▶ [DATA RECORDS]:
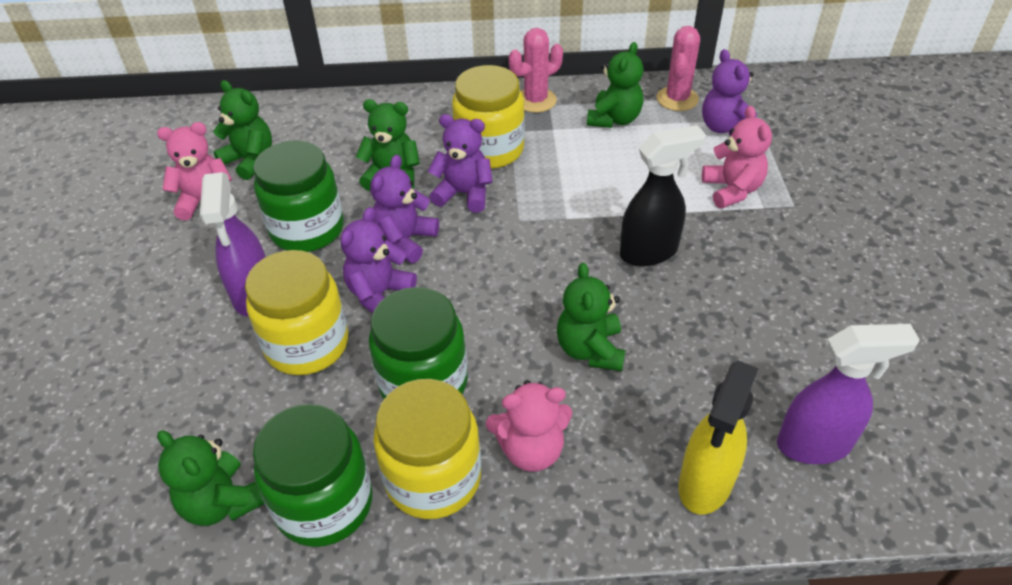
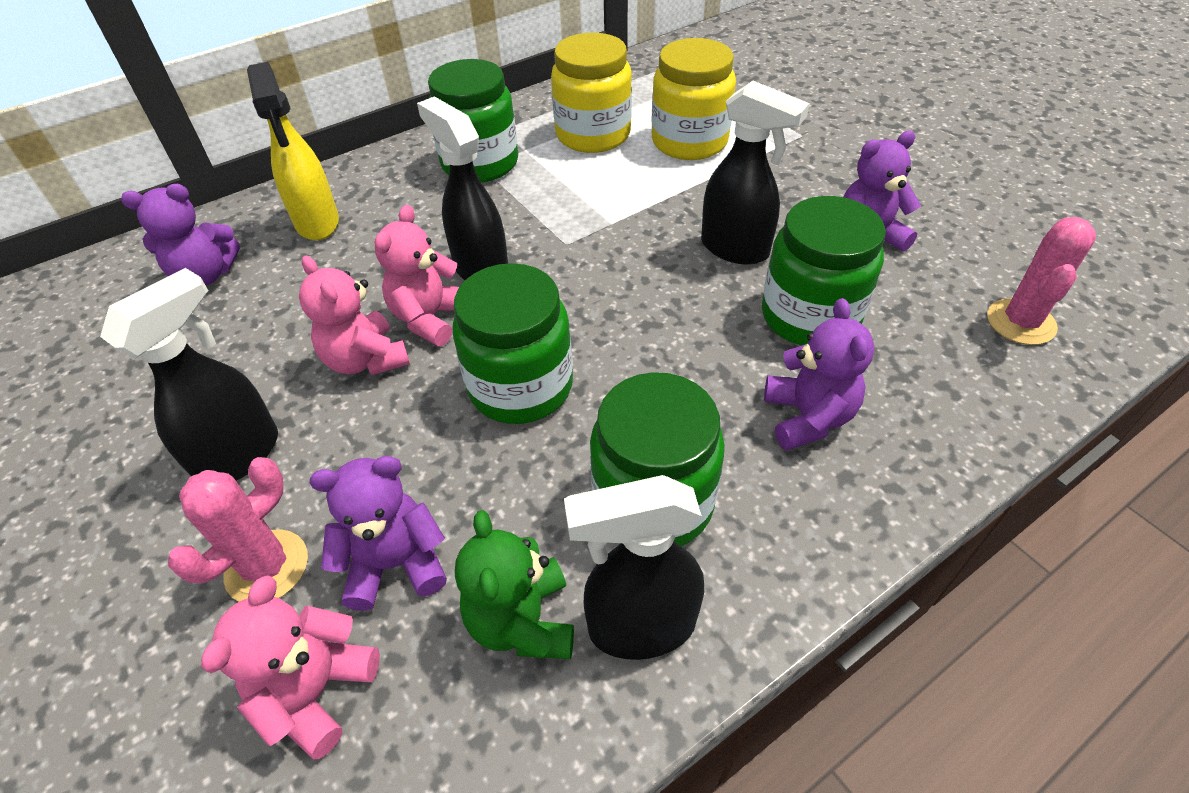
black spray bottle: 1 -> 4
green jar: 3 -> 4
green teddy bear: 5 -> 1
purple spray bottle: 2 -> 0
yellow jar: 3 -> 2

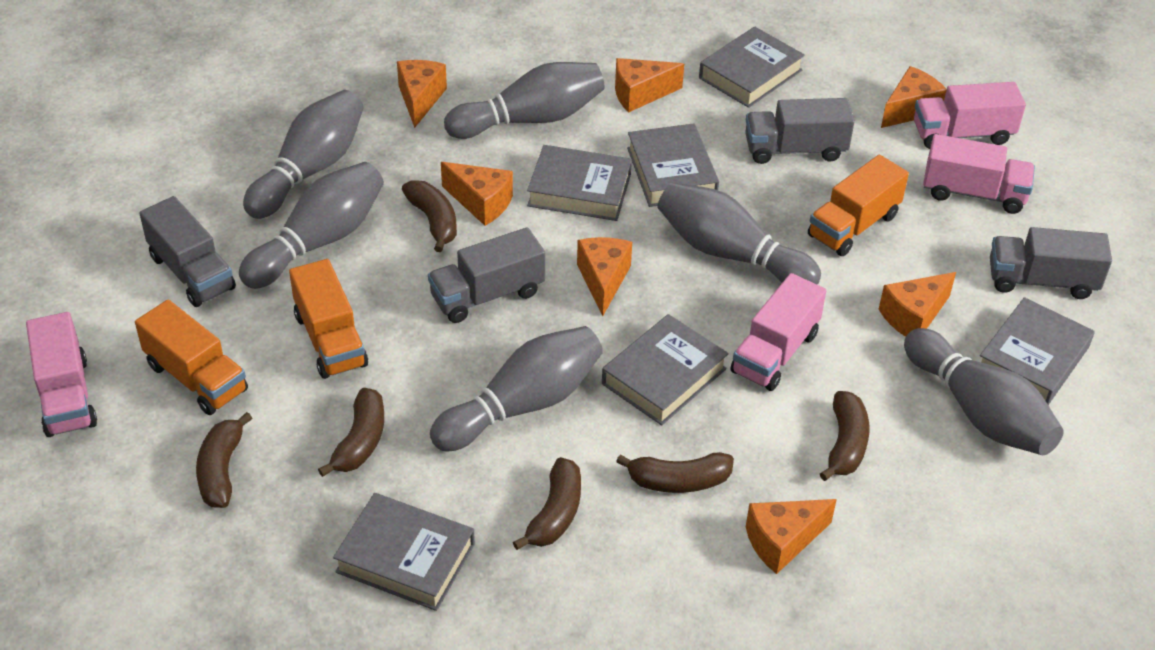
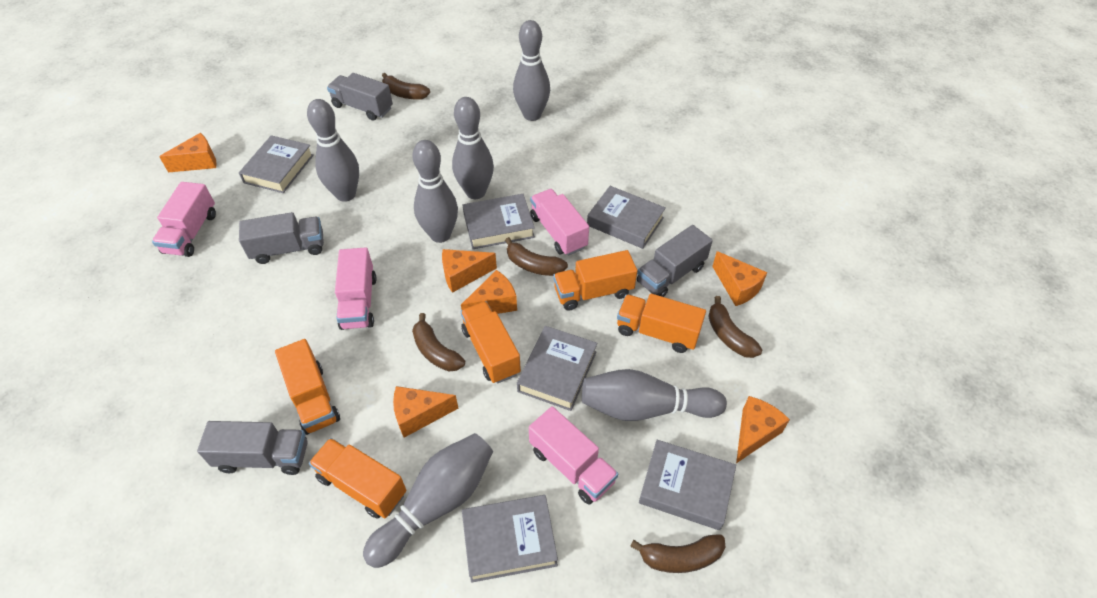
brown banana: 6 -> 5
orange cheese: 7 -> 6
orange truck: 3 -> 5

▶ [WORK ORDER]:
Each record above is to be returned unchanged, while any picture it holds stays out.

▶ [RESPONSE]:
black spray bottle: 1 -> 4
green jar: 3 -> 4
green teddy bear: 5 -> 1
purple spray bottle: 2 -> 0
yellow jar: 3 -> 2

brown banana: 6 -> 5
orange cheese: 7 -> 6
orange truck: 3 -> 5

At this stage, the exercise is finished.